Requirement:
Each record must reappear in the answer exactly as it is written.

Segment Start: Task data

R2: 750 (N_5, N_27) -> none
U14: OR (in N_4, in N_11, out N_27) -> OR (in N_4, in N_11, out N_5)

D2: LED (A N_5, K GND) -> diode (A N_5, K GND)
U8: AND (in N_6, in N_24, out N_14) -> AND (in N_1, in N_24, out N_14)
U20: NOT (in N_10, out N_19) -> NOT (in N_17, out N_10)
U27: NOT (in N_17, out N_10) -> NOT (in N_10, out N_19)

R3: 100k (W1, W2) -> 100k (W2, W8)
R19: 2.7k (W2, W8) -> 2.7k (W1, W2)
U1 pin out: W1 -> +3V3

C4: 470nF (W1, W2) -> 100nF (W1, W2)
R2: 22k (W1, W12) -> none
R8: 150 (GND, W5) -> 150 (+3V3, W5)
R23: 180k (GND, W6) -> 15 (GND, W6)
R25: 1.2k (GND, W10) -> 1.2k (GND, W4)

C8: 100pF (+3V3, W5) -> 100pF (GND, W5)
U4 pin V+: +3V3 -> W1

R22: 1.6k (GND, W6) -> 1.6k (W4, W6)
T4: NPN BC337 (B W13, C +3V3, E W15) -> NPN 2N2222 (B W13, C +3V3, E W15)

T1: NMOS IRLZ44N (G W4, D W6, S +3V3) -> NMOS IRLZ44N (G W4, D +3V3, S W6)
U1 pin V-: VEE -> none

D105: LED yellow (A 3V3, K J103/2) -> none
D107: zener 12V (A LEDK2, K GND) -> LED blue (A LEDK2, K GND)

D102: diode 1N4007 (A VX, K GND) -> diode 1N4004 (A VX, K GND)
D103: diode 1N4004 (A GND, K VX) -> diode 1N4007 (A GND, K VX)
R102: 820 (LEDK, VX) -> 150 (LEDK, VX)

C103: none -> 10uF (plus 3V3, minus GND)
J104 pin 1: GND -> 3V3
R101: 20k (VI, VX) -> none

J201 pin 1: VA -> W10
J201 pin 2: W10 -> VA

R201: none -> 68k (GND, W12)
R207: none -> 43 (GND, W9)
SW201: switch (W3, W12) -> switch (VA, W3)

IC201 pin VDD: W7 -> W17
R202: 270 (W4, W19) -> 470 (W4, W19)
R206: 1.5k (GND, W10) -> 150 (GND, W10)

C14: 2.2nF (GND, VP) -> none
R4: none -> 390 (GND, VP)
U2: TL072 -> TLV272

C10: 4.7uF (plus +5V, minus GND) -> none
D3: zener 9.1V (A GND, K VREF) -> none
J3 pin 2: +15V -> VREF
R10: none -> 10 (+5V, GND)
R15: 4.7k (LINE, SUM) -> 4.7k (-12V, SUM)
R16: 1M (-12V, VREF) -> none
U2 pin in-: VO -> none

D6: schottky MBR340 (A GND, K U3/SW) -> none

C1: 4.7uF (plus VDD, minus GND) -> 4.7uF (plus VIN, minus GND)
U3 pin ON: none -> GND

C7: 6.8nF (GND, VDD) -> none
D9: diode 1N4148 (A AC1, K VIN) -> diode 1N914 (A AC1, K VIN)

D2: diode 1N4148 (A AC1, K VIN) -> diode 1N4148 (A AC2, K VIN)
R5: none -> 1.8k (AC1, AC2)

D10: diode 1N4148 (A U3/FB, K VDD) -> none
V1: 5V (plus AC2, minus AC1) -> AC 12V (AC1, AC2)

Segment End: Task data

Answer to the exercise:
R2: 750 (N_5, N_27) -> none
U14: OR (in N_4, in N_11, out N_27) -> OR (in N_4, in N_11, out N_5)

D2: LED (A N_5, K GND) -> diode (A N_5, K GND)
U8: AND (in N_6, in N_24, out N_14) -> AND (in N_1, in N_24, out N_14)
U20: NOT (in N_10, out N_19) -> NOT (in N_17, out N_10)
U27: NOT (in N_17, out N_10) -> NOT (in N_10, out N_19)

R3: 100k (W1, W2) -> 100k (W2, W8)
R19: 2.7k (W2, W8) -> 2.7k (W1, W2)
U1 pin out: W1 -> +3V3

C4: 470nF (W1, W2) -> 100nF (W1, W2)
R2: 22k (W1, W12) -> none
R8: 150 (GND, W5) -> 150 (+3V3, W5)
R23: 180k (GND, W6) -> 15 (GND, W6)
R25: 1.2k (GND, W10) -> 1.2k (GND, W4)

C8: 100pF (+3V3, W5) -> 100pF (GND, W5)
U4 pin V+: +3V3 -> W1

R22: 1.6k (GND, W6) -> 1.6k (W4, W6)
T4: NPN BC337 (B W13, C +3V3, E W15) -> NPN 2N2222 (B W13, C +3V3, E W15)

T1: NMOS IRLZ44N (G W4, D W6, S +3V3) -> NMOS IRLZ44N (G W4, D +3V3, S W6)
U1 pin V-: VEE -> none

D105: LED yellow (A 3V3, K J103/2) -> none
D107: zener 12V (A LEDK2, K GND) -> LED blue (A LEDK2, K GND)

D102: diode 1N4007 (A VX, K GND) -> diode 1N4004 (A VX, K GND)
D103: diode 1N4004 (A GND, K VX) -> diode 1N4007 (A GND, K VX)
R102: 820 (LEDK, VX) -> 150 (LEDK, VX)

C103: none -> 10uF (plus 3V3, minus GND)
J104 pin 1: GND -> 3V3
R101: 20k (VI, VX) -> none

J201 pin 1: VA -> W10
J201 pin 2: W10 -> VA

R201: none -> 68k (GND, W12)
R207: none -> 43 (GND, W9)
SW201: switch (W3, W12) -> switch (VA, W3)

IC201 pin VDD: W7 -> W17
R202: 270 (W4, W19) -> 470 (W4, W19)
R206: 1.5k (GND, W10) -> 150 (GND, W10)

C14: 2.2nF (GND, VP) -> none
R4: none -> 390 (GND, VP)
U2: TL072 -> TLV272

C10: 4.7uF (plus +5V, minus GND) -> none
D3: zener 9.1V (A GND, K VREF) -> none
J3 pin 2: +15V -> VREF
R10: none -> 10 (+5V, GND)
R15: 4.7k (LINE, SUM) -> 4.7k (-12V, SUM)
R16: 1M (-12V, VREF) -> none
U2 pin in-: VO -> none

D6: schottky MBR340 (A GND, K U3/SW) -> none

C1: 4.7uF (plus VDD, minus GND) -> 4.7uF (plus VIN, minus GND)
U3 pin ON: none -> GND

C7: 6.8nF (GND, VDD) -> none
D9: diode 1N4148 (A AC1, K VIN) -> diode 1N914 (A AC1, K VIN)

D2: diode 1N4148 (A AC1, K VIN) -> diode 1N4148 (A AC2, K VIN)
R5: none -> 1.8k (AC1, AC2)

D10: diode 1N4148 (A U3/FB, K VDD) -> none
V1: 5V (plus AC2, minus AC1) -> AC 12V (AC1, AC2)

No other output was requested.